● DIRECTIONS
Scan the entries below for the word "free" and copy every line where it turns up.

● GIVEN ENTRIES
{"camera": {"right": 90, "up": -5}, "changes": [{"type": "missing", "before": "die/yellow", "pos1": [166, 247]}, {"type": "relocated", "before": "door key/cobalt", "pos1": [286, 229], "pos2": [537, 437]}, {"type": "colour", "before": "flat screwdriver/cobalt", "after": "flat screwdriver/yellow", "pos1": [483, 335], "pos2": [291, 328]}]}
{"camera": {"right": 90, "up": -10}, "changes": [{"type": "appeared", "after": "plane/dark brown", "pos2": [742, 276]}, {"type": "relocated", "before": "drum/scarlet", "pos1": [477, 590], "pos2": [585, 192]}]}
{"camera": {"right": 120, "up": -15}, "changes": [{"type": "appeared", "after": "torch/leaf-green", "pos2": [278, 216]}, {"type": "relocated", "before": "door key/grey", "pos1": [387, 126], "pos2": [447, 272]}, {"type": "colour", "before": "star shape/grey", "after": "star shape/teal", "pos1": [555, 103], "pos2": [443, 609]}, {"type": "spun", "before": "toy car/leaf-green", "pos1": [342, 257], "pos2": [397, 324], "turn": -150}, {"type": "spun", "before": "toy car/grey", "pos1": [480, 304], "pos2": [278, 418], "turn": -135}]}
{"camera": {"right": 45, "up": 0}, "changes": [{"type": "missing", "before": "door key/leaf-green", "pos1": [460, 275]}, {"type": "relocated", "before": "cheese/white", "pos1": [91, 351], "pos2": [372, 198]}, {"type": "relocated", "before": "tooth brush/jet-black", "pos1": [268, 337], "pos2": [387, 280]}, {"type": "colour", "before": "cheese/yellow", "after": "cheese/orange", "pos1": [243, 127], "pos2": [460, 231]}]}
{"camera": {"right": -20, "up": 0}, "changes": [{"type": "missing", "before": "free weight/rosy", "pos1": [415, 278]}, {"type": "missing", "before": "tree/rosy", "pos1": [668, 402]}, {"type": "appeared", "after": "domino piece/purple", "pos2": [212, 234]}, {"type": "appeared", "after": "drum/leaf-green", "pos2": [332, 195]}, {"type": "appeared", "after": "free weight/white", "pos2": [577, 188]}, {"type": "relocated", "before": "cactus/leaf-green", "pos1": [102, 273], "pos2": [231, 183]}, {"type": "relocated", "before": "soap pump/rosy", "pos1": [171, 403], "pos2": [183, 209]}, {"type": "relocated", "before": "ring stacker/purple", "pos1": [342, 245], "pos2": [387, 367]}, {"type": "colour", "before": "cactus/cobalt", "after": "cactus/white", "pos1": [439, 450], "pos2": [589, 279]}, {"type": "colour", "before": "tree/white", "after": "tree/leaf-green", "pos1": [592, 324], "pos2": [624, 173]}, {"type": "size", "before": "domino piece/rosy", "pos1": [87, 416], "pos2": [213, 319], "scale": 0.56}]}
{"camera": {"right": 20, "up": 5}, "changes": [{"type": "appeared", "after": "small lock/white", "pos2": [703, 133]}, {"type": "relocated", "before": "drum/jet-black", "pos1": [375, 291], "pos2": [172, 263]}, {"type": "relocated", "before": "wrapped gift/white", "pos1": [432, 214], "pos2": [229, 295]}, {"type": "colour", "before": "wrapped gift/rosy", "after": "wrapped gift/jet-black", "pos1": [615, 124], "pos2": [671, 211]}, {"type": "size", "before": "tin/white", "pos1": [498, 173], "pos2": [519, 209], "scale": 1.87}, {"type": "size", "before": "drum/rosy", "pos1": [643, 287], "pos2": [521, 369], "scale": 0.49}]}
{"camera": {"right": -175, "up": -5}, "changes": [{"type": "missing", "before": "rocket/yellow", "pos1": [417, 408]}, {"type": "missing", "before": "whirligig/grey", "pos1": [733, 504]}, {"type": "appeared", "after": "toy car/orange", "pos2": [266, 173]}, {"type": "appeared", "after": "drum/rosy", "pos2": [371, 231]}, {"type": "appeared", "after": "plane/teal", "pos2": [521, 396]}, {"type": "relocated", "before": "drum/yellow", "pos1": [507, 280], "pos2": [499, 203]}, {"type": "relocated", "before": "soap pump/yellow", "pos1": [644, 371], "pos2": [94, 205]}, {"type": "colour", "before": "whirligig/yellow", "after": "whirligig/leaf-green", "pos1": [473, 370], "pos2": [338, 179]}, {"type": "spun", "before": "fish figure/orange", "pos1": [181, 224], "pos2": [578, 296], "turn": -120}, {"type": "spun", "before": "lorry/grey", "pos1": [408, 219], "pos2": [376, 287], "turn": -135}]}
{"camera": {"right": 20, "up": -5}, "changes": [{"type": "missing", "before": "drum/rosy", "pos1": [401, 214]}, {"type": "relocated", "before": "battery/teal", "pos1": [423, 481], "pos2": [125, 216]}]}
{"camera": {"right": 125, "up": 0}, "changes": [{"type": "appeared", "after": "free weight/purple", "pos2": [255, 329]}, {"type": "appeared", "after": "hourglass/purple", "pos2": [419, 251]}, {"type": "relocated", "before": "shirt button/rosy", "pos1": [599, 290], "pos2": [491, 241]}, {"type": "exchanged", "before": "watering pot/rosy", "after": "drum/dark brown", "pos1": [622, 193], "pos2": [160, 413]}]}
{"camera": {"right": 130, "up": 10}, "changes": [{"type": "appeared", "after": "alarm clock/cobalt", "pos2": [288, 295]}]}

● EXERCISE SOLUTION
{"camera": {"right": -20, "up": 0}, "changes": [{"type": "missing", "before": "free weight/rosy", "pos1": [415, 278]}, {"type": "missing", "before": "tree/rosy", "pos1": [668, 402]}, {"type": "appeared", "after": "domino piece/purple", "pos2": [212, 234]}, {"type": "appeared", "after": "drum/leaf-green", "pos2": [332, 195]}, {"type": "appeared", "after": "free weight/white", "pos2": [577, 188]}, {"type": "relocated", "before": "cactus/leaf-green", "pos1": [102, 273], "pos2": [231, 183]}, {"type": "relocated", "before": "soap pump/rosy", "pos1": [171, 403], "pos2": [183, 209]}, {"type": "relocated", "before": "ring stacker/purple", "pos1": [342, 245], "pos2": [387, 367]}, {"type": "colour", "before": "cactus/cobalt", "after": "cactus/white", "pos1": [439, 450], "pos2": [589, 279]}, {"type": "colour", "before": "tree/white", "after": "tree/leaf-green", "pos1": [592, 324], "pos2": [624, 173]}, {"type": "size", "before": "domino piece/rosy", "pos1": [87, 416], "pos2": [213, 319], "scale": 0.56}]}
{"camera": {"right": 125, "up": 0}, "changes": [{"type": "appeared", "after": "free weight/purple", "pos2": [255, 329]}, {"type": "appeared", "after": "hourglass/purple", "pos2": [419, 251]}, {"type": "relocated", "before": "shirt button/rosy", "pos1": [599, 290], "pos2": [491, 241]}, {"type": "exchanged", "before": "watering pot/rosy", "after": "drum/dark brown", "pos1": [622, 193], "pos2": [160, 413]}]}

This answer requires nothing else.